Task item -
The full listing is to be transcribed exactly, with each picture left out.
Information provided section start
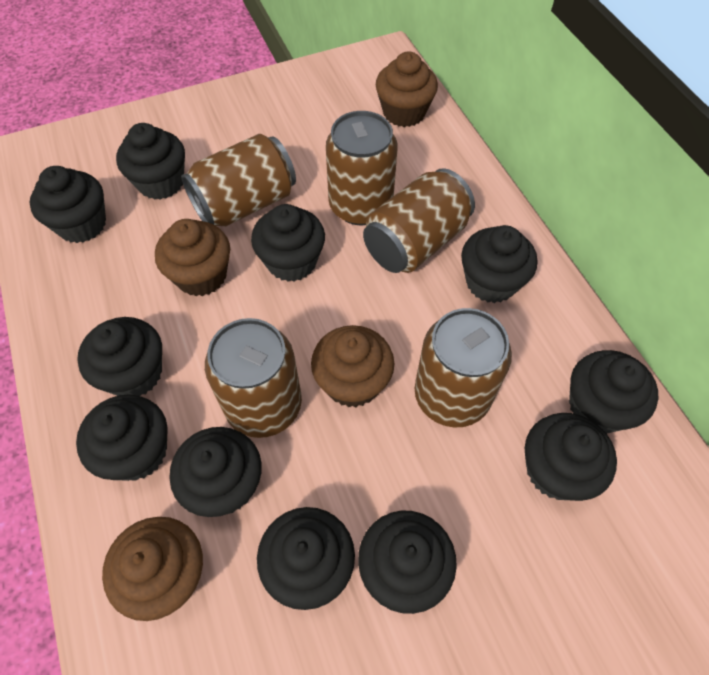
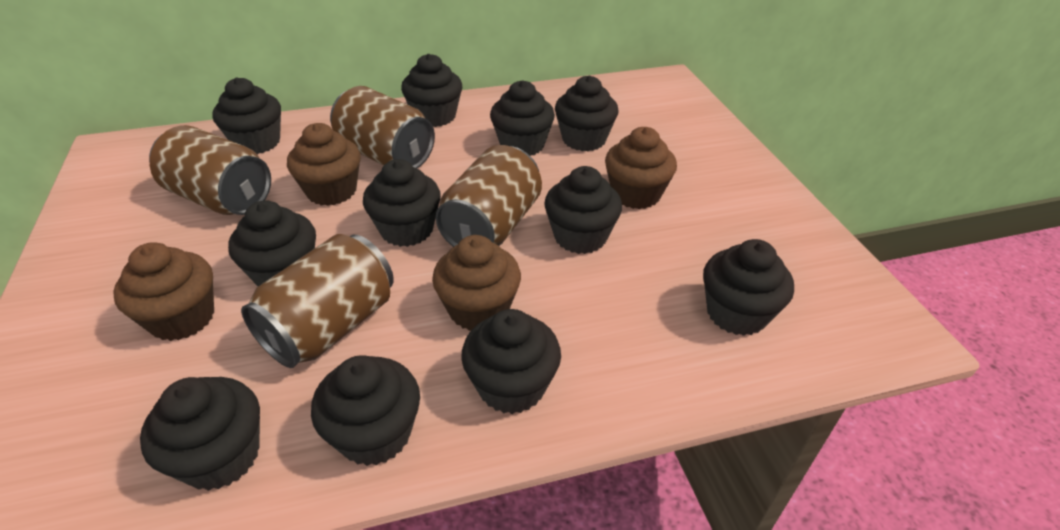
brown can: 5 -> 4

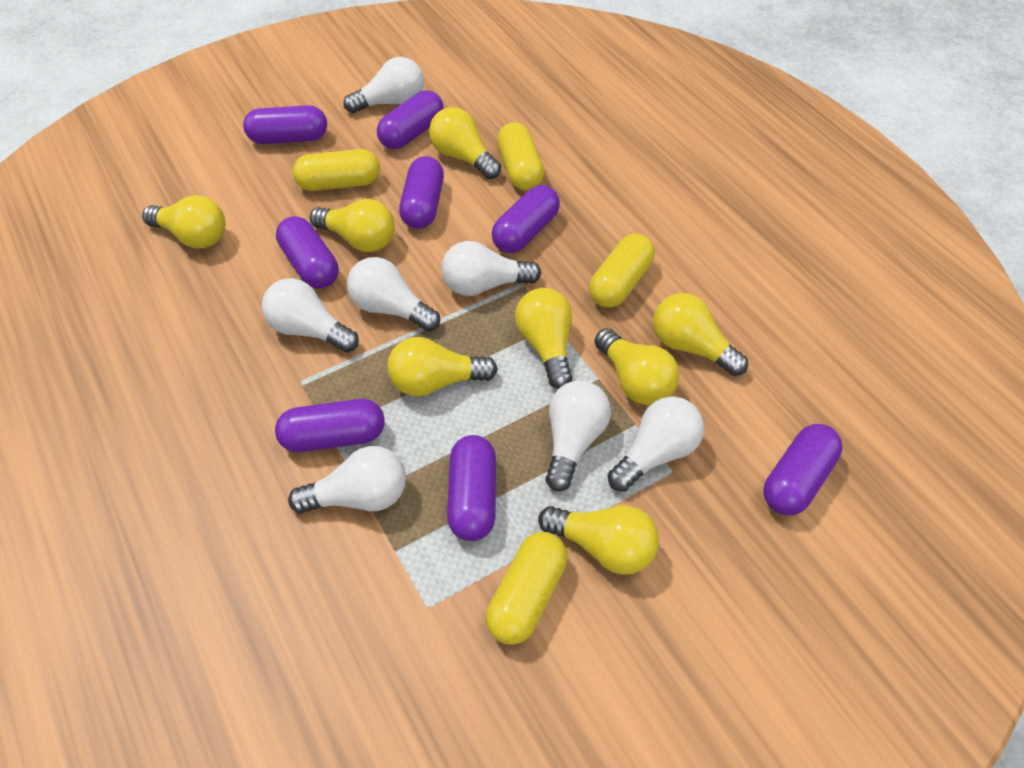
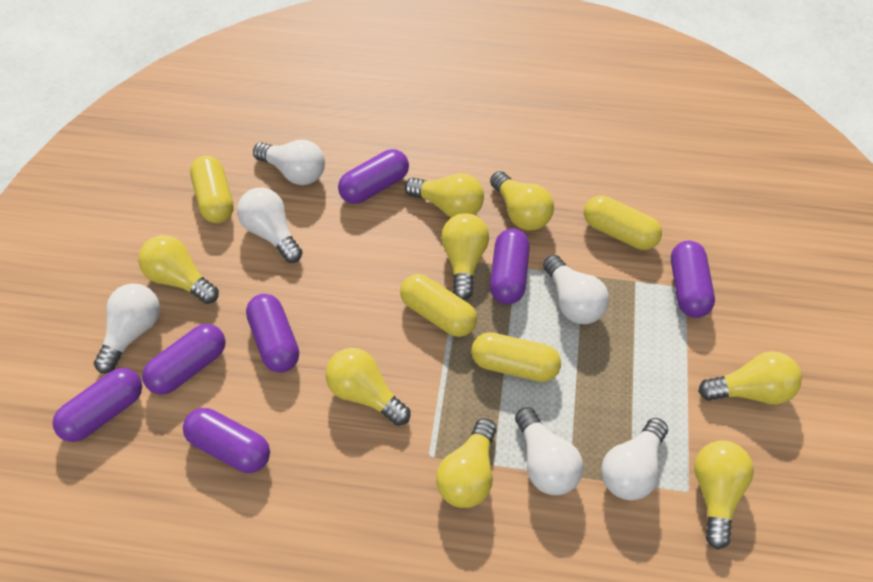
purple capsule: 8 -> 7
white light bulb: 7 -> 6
Information provided section end
Final answer -
brown can: 5 -> 4

purple capsule: 8 -> 7
white light bulb: 7 -> 6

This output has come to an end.